## What the exercise asks
Everything from the line that contains "[(544,346),(538,363),(553,369),(559,353),(544,346)]" through the final line of the records below should be quoted exactly, except the pictures.

## Data
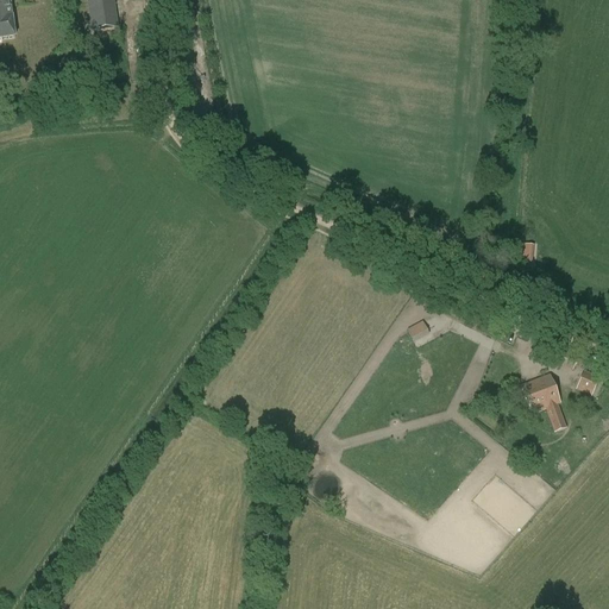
[(0,0),(0,41),(14,39),(8,0),(0,0)]
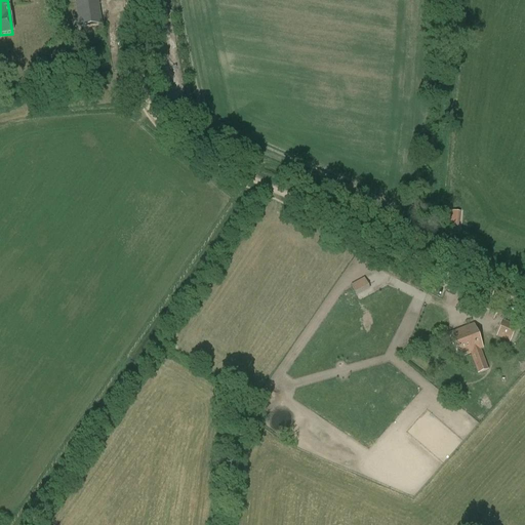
[(102,26),(97,0),(75,0),(79,29),(102,26)]
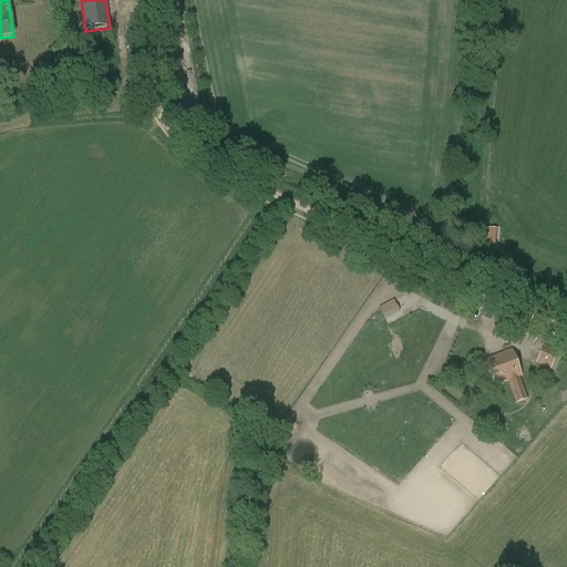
[(484,245),(500,245),(500,228),(485,227),(484,245)]
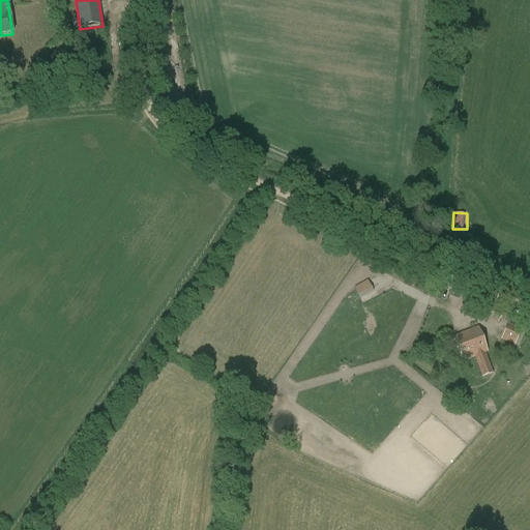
[(356,286),(360,295),(374,289),(370,280),(356,286)]
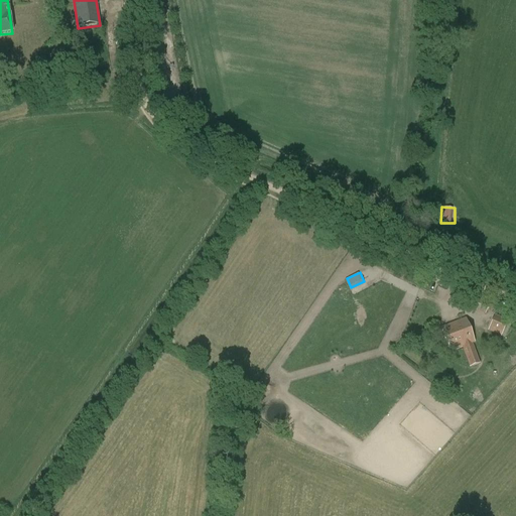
[(468,307),(485,314),(491,303),(474,296),(468,307)]
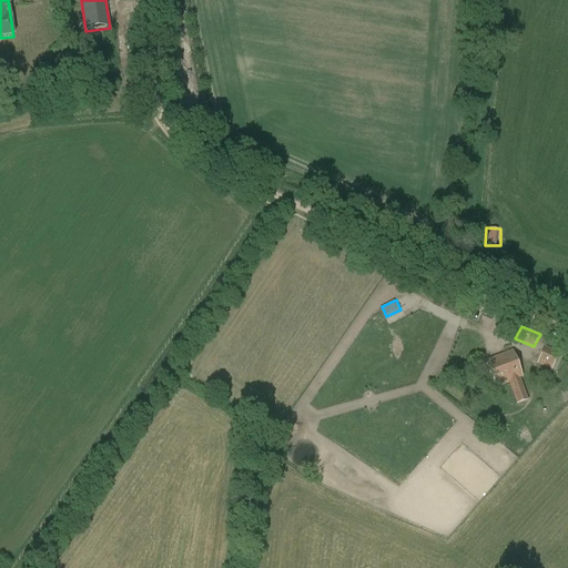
[(544,346),(538,363),(553,369),(559,353),(544,346)]
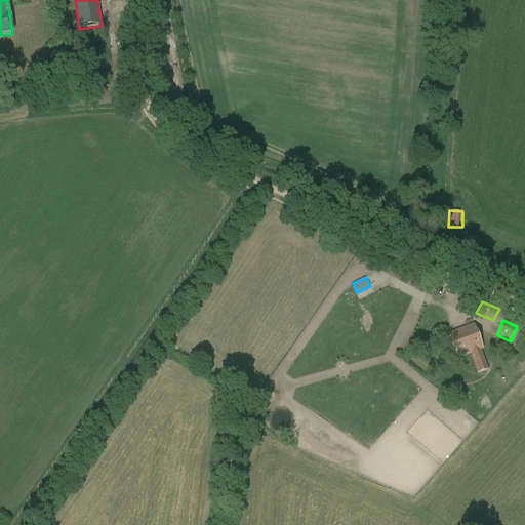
[(471,355),(478,374),(488,370),(482,351),(484,350),(475,324),(448,333),(457,359),(471,355)]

## Completed task
[(544,346),(538,363),(553,369),(559,353),(544,346)]
[(471,355),(478,374),(488,370),(482,351),(484,350),(475,324),(448,333),(457,359),(471,355)]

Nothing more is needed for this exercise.